-- Dataset records follows --

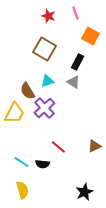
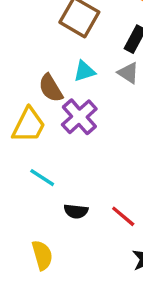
red line: (58, 147) -> (123, 216), moved
cyan line: (21, 162) -> (42, 178), moved

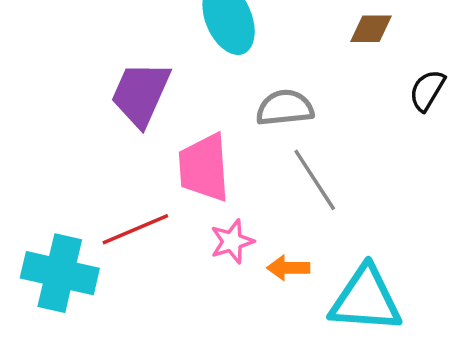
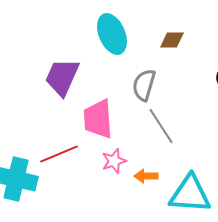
brown diamond: (371, 29) -> (172, 40), moved
gray semicircle: (285, 108) -> (144, 85), turned -68

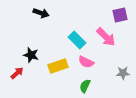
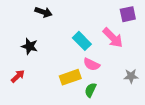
black star: (31, 55) -> (30, 46), moved
yellow rectangle: (58, 66) -> (70, 77), moved

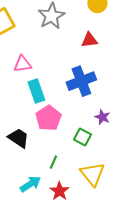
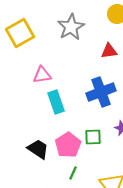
pink pentagon: (48, 118) -> (68, 145), moved
green square: (82, 137) -> (93, 137), moved, turned -30

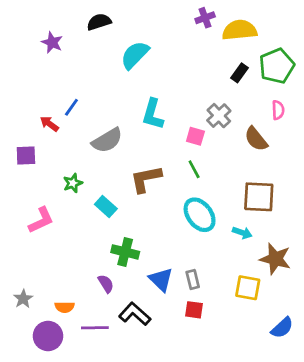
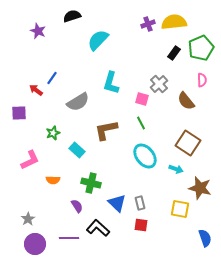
purple cross: (205, 18) -> (148, 24), moved
brown square: (259, 197) -> (188, 143), turned 30
gray star: (23, 299) -> (28, 219), moved
orange semicircle: (65, 307) -> (53, 180), moved
blue semicircle: (282, 328) -> (205, 238), turned -66

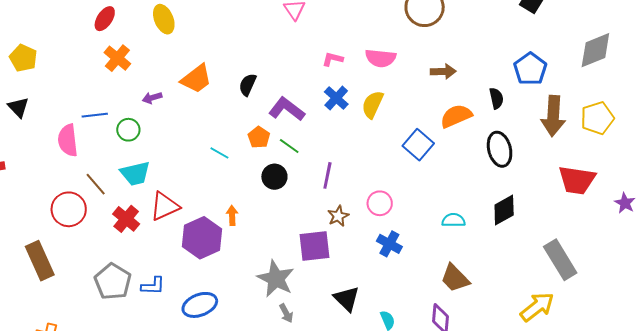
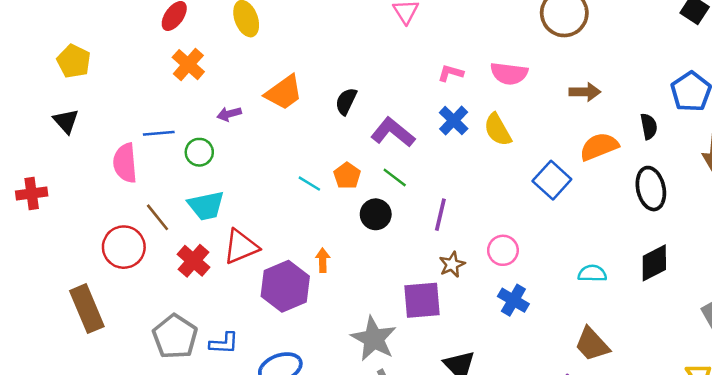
yellow semicircle: (373, 104) -> (498, 130), turned -56
orange pentagon: (259, 137) -> (347, 176), moved

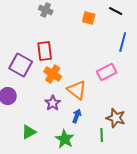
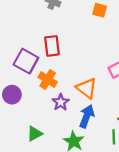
orange cross: (53, 74) -> (48, 79), moved
blue arrow: (77, 116) -> (87, 116), size x1.5

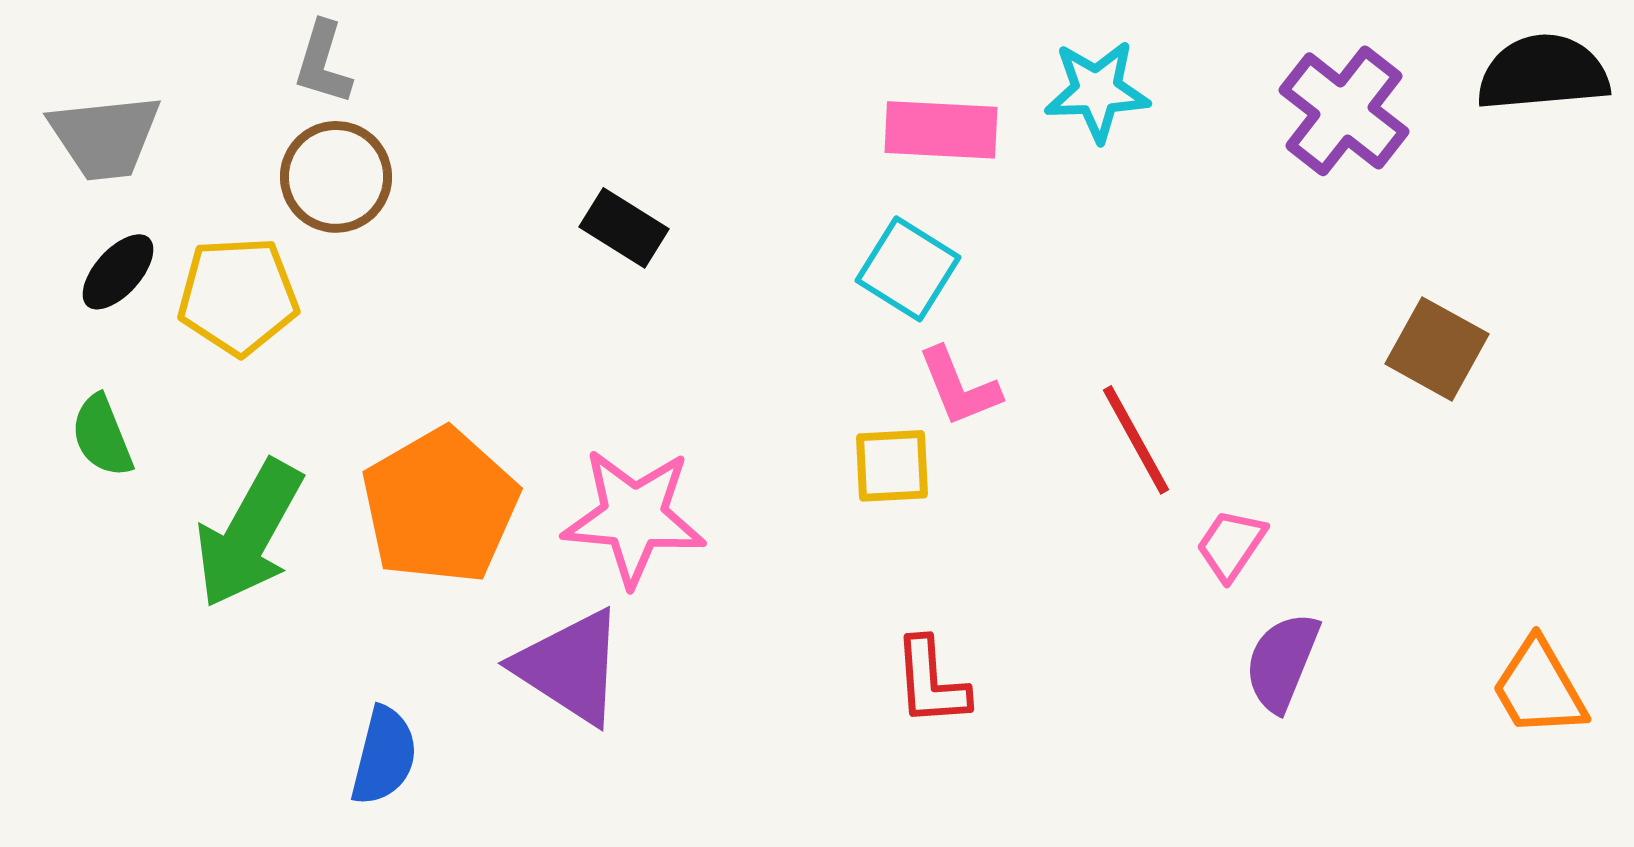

-- Dataset records concluded --

Retype the listing exactly. Leave out its pictures.

Your solution »
red line: (58, 147) -> (123, 216), moved
cyan line: (21, 162) -> (42, 178), moved

brown diamond: (371, 29) -> (172, 40), moved
gray semicircle: (285, 108) -> (144, 85), turned -68

black star: (31, 55) -> (30, 46), moved
yellow rectangle: (58, 66) -> (70, 77), moved

pink pentagon: (48, 118) -> (68, 145), moved
green square: (82, 137) -> (93, 137), moved, turned -30

purple cross: (205, 18) -> (148, 24), moved
brown square: (259, 197) -> (188, 143), turned 30
gray star: (23, 299) -> (28, 219), moved
orange semicircle: (65, 307) -> (53, 180), moved
blue semicircle: (282, 328) -> (205, 238), turned -66

yellow semicircle: (373, 104) -> (498, 130), turned -56
orange pentagon: (259, 137) -> (347, 176), moved

orange cross: (53, 74) -> (48, 79), moved
blue arrow: (77, 116) -> (87, 116), size x1.5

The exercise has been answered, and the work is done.